- TASK INSTRUCTIONS -
From the data, copy out every line in which the word "shape" appears.

- GIVEN RECORDS -

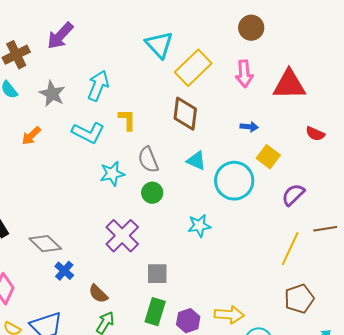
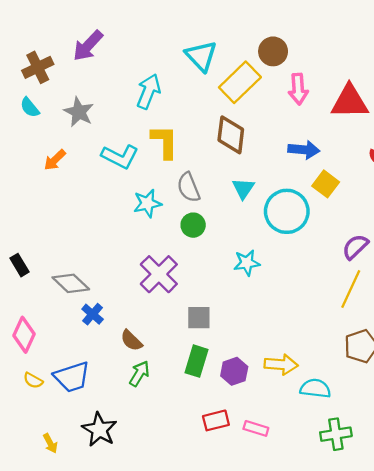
brown circle: (251, 28) -> (273, 51), moved
cyan arrow: (98, 86) -> (149, 91), moved
yellow L-shape: (127, 120) -> (165, 142), size x1.4
blue arrow: (249, 127) -> (304, 150), size x1.5
cyan triangle: (196, 161) -> (243, 189), turned 40
purple semicircle: (293, 195) -> (355, 247), moved

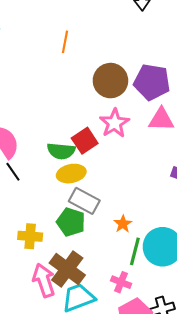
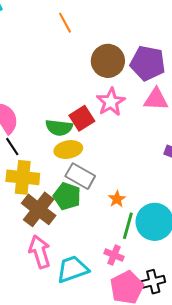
orange line: (65, 42) -> (65, 23), turned -40
yellow cross: (30, 236) -> (23, 177), moved, size x1.4
brown cross: (67, 269) -> (39, 209), moved

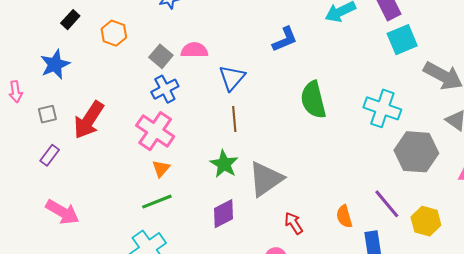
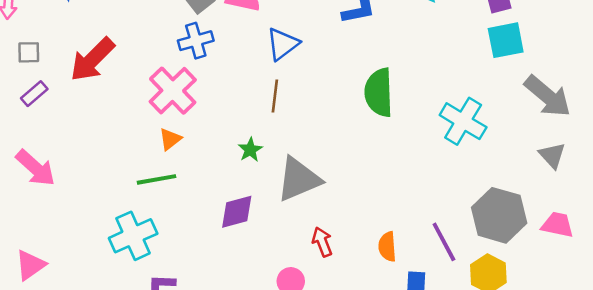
gray square: (47, 114) -> (29, 52), moved
gray hexagon: (416, 152) -> (499, 215), moved
green star: (224, 164) -> (250, 150), size x0.7

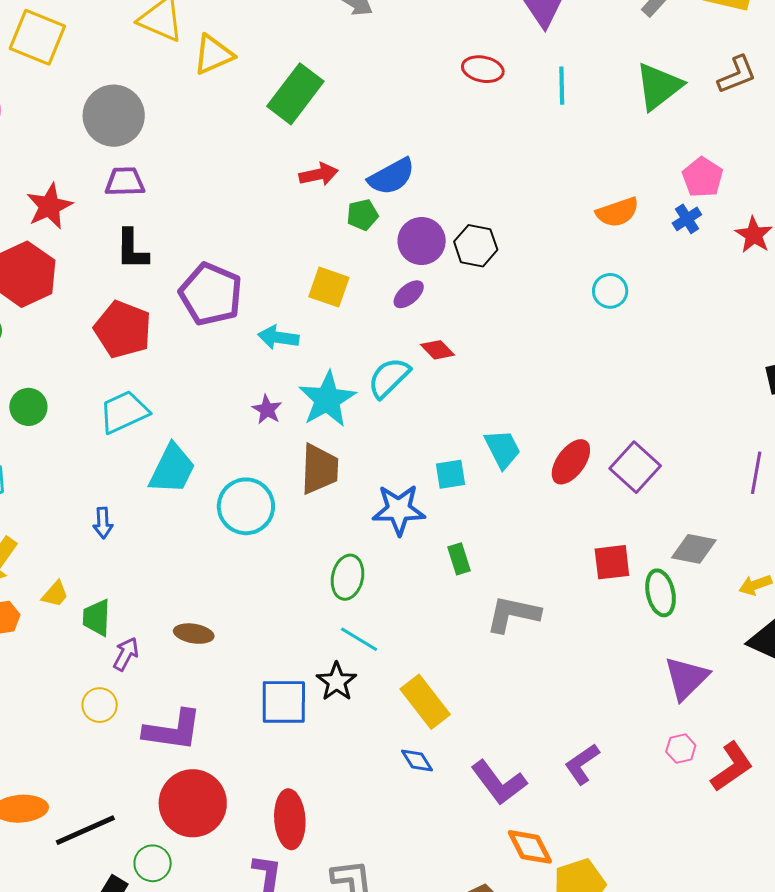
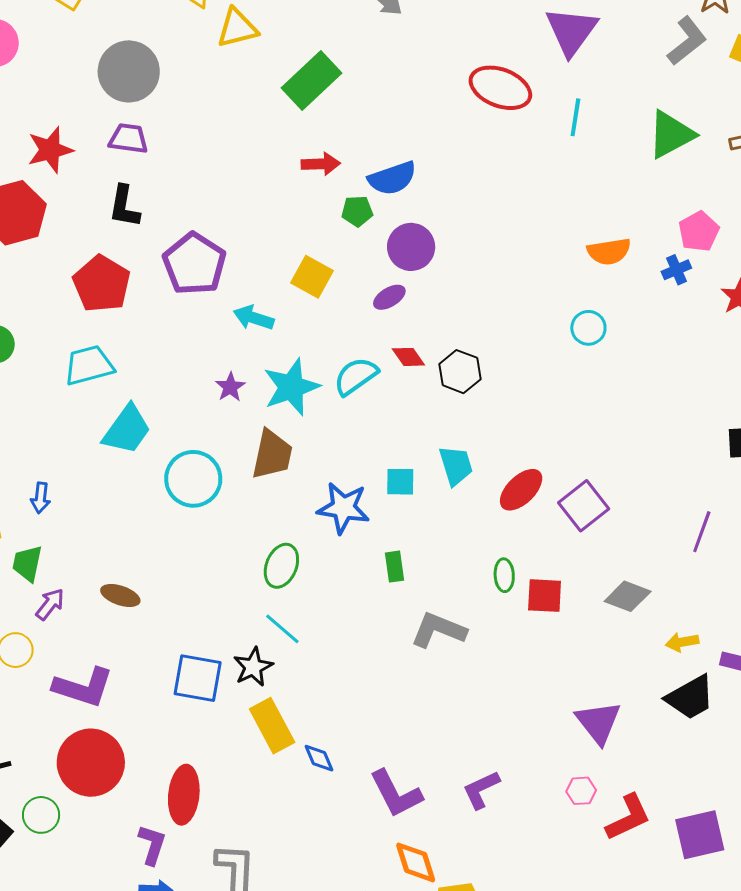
red ellipse: (483, 69) -> (500, 88), size x1.5
black hexagon: (476, 246) -> (460, 372), moved
blue arrow: (103, 523) -> (41, 498), moved
green ellipse: (661, 593) -> (504, 575), moved, size x0.7
purple triangle: (686, 678) -> (598, 722), turned -33
yellow rectangle: (425, 702) -> (272, 726), moved

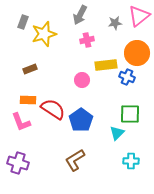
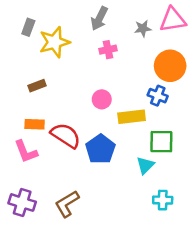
pink triangle: (139, 16) -> (173, 20), turned 30
yellow rectangle: (106, 65) -> (132, 117), moved
brown L-shape: (75, 160) -> (67, 204), moved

- REPLY -
yellow L-shape: (127, 120) -> (165, 142), size x1.4
brown L-shape: (75, 160) -> (67, 204), moved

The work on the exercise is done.